Raw entries:
#####
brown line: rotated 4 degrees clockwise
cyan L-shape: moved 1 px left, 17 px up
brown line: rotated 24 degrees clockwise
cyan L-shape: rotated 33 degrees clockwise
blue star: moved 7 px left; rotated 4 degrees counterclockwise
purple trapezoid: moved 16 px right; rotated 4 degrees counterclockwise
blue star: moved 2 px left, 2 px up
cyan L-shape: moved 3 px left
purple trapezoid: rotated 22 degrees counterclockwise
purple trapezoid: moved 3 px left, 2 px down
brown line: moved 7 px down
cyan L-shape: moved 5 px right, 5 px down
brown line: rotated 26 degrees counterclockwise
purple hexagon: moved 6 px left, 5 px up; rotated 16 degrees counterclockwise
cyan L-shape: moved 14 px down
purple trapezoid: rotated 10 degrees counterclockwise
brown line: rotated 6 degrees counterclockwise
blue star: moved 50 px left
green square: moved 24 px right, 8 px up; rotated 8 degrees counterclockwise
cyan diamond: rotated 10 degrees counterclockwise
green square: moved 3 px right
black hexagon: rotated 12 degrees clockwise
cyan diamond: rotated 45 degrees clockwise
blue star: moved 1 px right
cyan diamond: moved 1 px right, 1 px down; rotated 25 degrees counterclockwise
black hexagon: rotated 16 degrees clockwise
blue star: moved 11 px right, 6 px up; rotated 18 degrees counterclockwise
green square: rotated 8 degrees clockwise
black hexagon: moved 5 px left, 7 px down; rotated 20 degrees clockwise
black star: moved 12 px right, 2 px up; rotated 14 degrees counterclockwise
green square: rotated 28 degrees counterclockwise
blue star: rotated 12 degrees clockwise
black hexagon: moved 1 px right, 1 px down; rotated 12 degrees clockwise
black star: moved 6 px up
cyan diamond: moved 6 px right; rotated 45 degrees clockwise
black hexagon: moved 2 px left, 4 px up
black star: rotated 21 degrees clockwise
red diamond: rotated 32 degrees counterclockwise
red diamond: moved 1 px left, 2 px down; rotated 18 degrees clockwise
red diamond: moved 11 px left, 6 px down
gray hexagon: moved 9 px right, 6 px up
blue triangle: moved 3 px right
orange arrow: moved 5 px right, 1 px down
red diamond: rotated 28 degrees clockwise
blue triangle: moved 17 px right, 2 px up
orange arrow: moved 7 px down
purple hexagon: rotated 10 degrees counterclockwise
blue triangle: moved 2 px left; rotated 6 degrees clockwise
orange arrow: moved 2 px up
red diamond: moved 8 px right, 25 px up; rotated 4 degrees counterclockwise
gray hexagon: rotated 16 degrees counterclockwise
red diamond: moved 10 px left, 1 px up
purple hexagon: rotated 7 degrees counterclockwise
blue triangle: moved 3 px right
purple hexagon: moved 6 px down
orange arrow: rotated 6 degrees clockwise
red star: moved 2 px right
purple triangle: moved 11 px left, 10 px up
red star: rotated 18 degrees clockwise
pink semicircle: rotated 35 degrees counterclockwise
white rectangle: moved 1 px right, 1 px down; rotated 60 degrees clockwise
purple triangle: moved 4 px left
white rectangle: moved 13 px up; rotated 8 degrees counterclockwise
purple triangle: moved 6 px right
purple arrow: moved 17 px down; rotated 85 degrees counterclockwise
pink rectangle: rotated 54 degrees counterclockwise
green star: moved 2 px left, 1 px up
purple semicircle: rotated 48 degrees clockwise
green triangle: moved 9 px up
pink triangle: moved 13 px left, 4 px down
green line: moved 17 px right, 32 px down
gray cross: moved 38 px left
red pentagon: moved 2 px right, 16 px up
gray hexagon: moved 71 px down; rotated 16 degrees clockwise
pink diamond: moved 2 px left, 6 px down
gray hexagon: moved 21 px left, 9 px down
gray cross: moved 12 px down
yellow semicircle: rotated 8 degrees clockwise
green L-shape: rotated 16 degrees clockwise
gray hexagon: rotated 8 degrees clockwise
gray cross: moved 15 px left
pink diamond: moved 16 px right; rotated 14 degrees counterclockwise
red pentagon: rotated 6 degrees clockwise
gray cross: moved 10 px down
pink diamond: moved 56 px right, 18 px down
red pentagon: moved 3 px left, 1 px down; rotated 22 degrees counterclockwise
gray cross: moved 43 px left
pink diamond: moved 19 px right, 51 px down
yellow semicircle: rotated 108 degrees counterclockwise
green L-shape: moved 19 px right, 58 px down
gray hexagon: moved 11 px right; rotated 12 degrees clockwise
#####
WHAT THE TASK ASKS: Copy all of the entries above word for word, with each line unchanged.

WRITTEN SOLUTION:
brown line: rotated 4 degrees clockwise
cyan L-shape: moved 1 px left, 17 px up
brown line: rotated 24 degrees clockwise
cyan L-shape: rotated 33 degrees clockwise
blue star: moved 7 px left; rotated 4 degrees counterclockwise
purple trapezoid: moved 16 px right; rotated 4 degrees counterclockwise
blue star: moved 2 px left, 2 px up
cyan L-shape: moved 3 px left
purple trapezoid: rotated 22 degrees counterclockwise
purple trapezoid: moved 3 px left, 2 px down
brown line: moved 7 px down
cyan L-shape: moved 5 px right, 5 px down
brown line: rotated 26 degrees counterclockwise
purple hexagon: moved 6 px left, 5 px up; rotated 16 degrees counterclockwise
cyan L-shape: moved 14 px down
purple trapezoid: rotated 10 degrees counterclockwise
brown line: rotated 6 degrees counterclockwise
blue star: moved 50 px left
green square: moved 24 px right, 8 px up; rotated 8 degrees counterclockwise
cyan diamond: rotated 10 degrees counterclockwise
green square: moved 3 px right
black hexagon: rotated 12 degrees clockwise
cyan diamond: rotated 45 degrees clockwise
blue star: moved 1 px right
cyan diamond: moved 1 px right, 1 px down; rotated 25 degrees counterclockwise
black hexagon: rotated 16 degrees clockwise
blue star: moved 11 px right, 6 px up; rotated 18 degrees counterclockwise
green square: rotated 8 degrees clockwise
black hexagon: moved 5 px left, 7 px down; rotated 20 degrees clockwise
black star: moved 12 px right, 2 px up; rotated 14 degrees counterclockwise
green square: rotated 28 degrees counterclockwise
blue star: rotated 12 degrees clockwise
black hexagon: moved 1 px right, 1 px down; rotated 12 degrees clockwise
black star: moved 6 px up
cyan diamond: moved 6 px right; rotated 45 degrees clockwise
black hexagon: moved 2 px left, 4 px up
black star: rotated 21 degrees clockwise
red diamond: rotated 32 degrees counterclockwise
red diamond: moved 1 px left, 2 px down; rotated 18 degrees clockwise
red diamond: moved 11 px left, 6 px down
gray hexagon: moved 9 px right, 6 px up
blue triangle: moved 3 px right
orange arrow: moved 5 px right, 1 px down
red diamond: rotated 28 degrees clockwise
blue triangle: moved 17 px right, 2 px up
orange arrow: moved 7 px down
purple hexagon: rotated 10 degrees counterclockwise
blue triangle: moved 2 px left; rotated 6 degrees clockwise
orange arrow: moved 2 px up
red diamond: moved 8 px right, 25 px up; rotated 4 degrees counterclockwise
gray hexagon: rotated 16 degrees counterclockwise
red diamond: moved 10 px left, 1 px up
purple hexagon: rotated 7 degrees counterclockwise
blue triangle: moved 3 px right
purple hexagon: moved 6 px down
orange arrow: rotated 6 degrees clockwise
red star: moved 2 px right
purple triangle: moved 11 px left, 10 px up
red star: rotated 18 degrees clockwise
pink semicircle: rotated 35 degrees counterclockwise
white rectangle: moved 1 px right, 1 px down; rotated 60 degrees clockwise
purple triangle: moved 4 px left
white rectangle: moved 13 px up; rotated 8 degrees counterclockwise
purple triangle: moved 6 px right
purple arrow: moved 17 px down; rotated 85 degrees counterclockwise
pink rectangle: rotated 54 degrees counterclockwise
green star: moved 2 px left, 1 px up
purple semicircle: rotated 48 degrees clockwise
green triangle: moved 9 px up
pink triangle: moved 13 px left, 4 px down
green line: moved 17 px right, 32 px down
gray cross: moved 38 px left
red pentagon: moved 2 px right, 16 px up
gray hexagon: moved 71 px down; rotated 16 degrees clockwise
pink diamond: moved 2 px left, 6 px down
gray hexagon: moved 21 px left, 9 px down
gray cross: moved 12 px down
yellow semicircle: rotated 8 degrees clockwise
green L-shape: rotated 16 degrees clockwise
gray hexagon: rotated 8 degrees clockwise
gray cross: moved 15 px left
pink diamond: moved 16 px right; rotated 14 degrees counterclockwise
red pentagon: rotated 6 degrees clockwise
gray cross: moved 10 px down
pink diamond: moved 56 px right, 18 px down
red pentagon: moved 3 px left, 1 px down; rotated 22 degrees counterclockwise
gray cross: moved 43 px left
pink diamond: moved 19 px right, 51 px down
yellow semicircle: rotated 108 degrees counterclockwise
green L-shape: moved 19 px right, 58 px down
gray hexagon: moved 11 px right; rotated 12 degrees clockwise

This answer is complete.